> [Data records]:
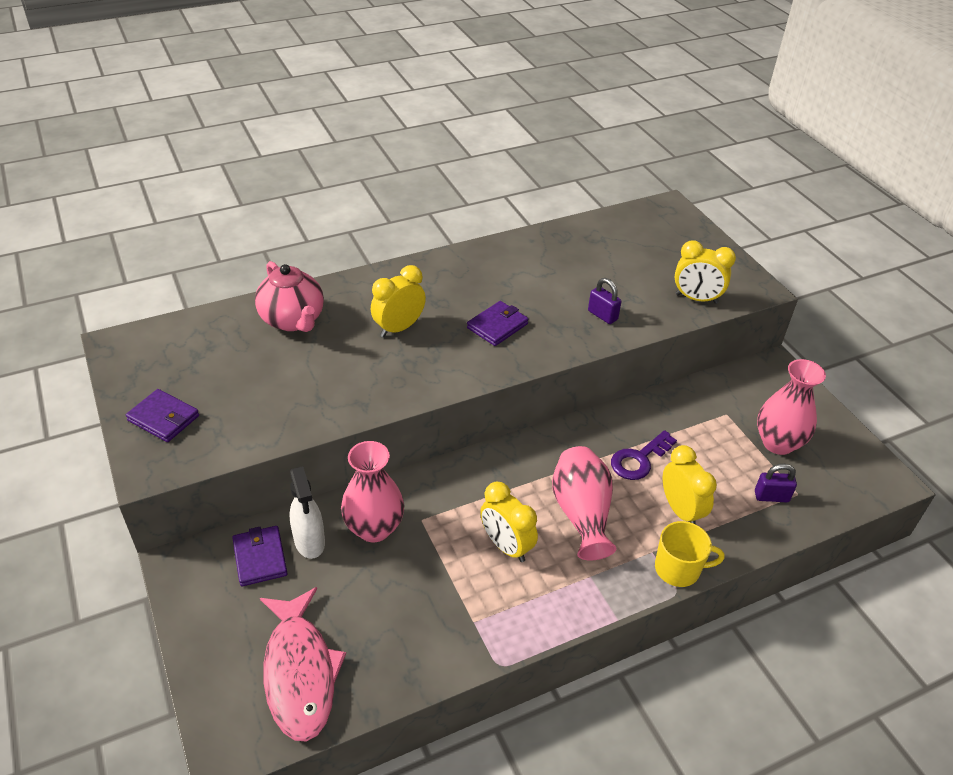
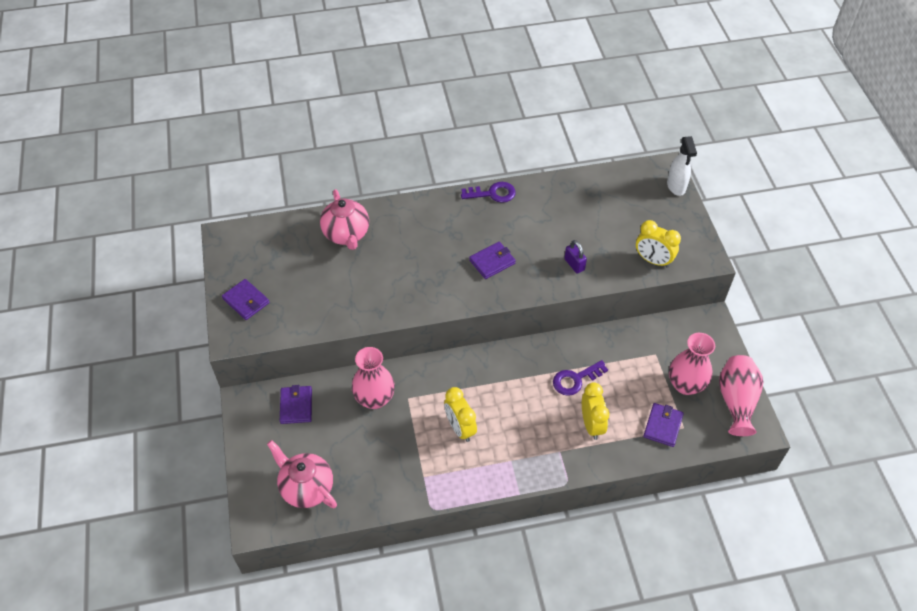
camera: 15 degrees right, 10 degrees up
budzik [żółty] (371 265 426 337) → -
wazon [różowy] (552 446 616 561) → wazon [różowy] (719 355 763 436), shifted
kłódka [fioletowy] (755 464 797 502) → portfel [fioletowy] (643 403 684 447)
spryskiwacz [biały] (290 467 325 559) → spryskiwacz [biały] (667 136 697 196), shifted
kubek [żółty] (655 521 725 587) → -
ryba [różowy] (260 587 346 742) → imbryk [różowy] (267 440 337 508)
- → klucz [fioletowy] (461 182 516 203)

> [Task statement]: All lines in the listing above that contain "shifted" should be shown.

> [Result]:
wazon [różowy] (552 446 616 561) → wazon [różowy] (719 355 763 436), shifted
spryskiwacz [biały] (290 467 325 559) → spryskiwacz [biały] (667 136 697 196), shifted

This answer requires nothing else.